:: Material supplied ::

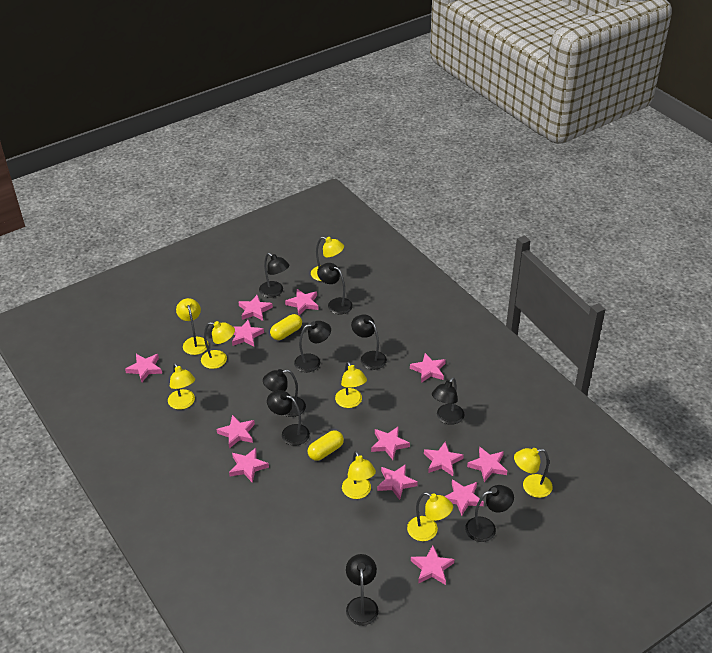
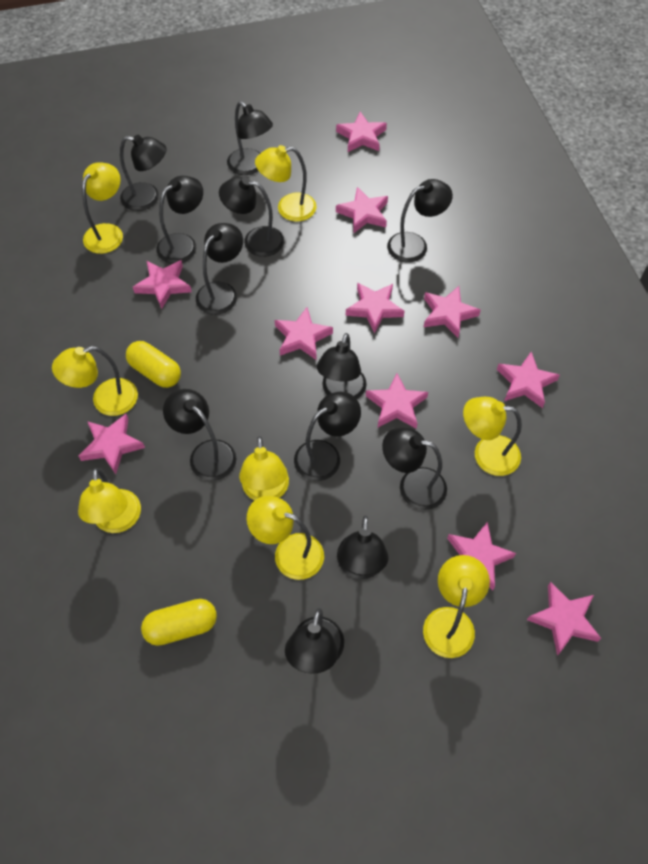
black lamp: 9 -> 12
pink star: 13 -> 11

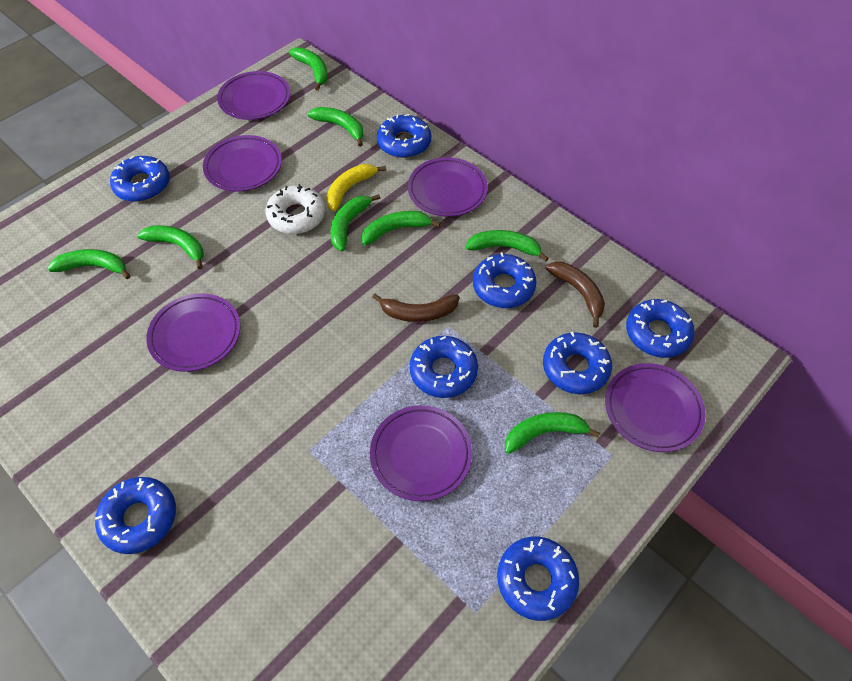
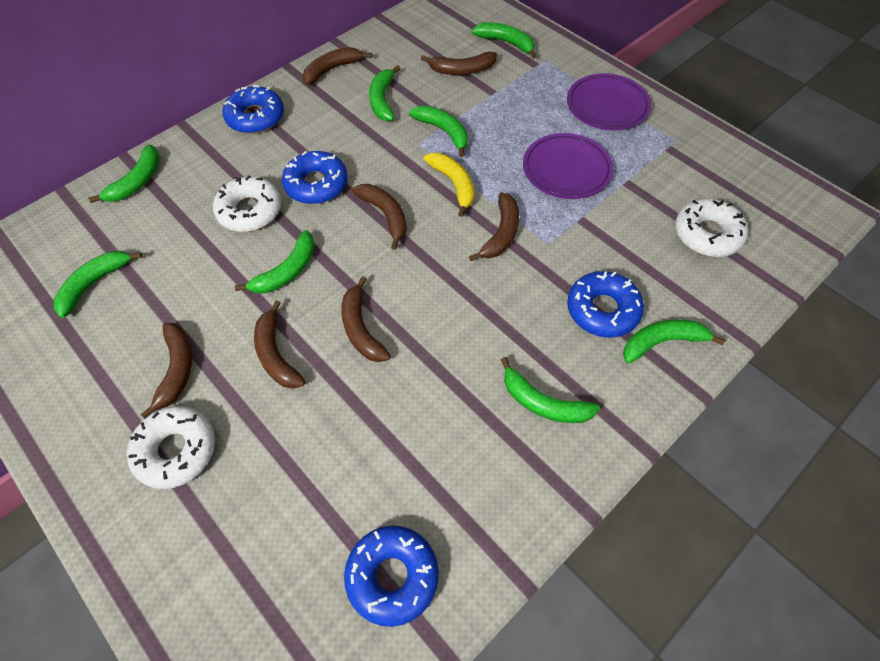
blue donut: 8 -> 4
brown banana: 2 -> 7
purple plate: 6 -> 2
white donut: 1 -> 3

:::

What's needed is an exact retyping of the records, pictures excluded.

black lamp: 9 -> 12
pink star: 13 -> 11

blue donut: 8 -> 4
brown banana: 2 -> 7
purple plate: 6 -> 2
white donut: 1 -> 3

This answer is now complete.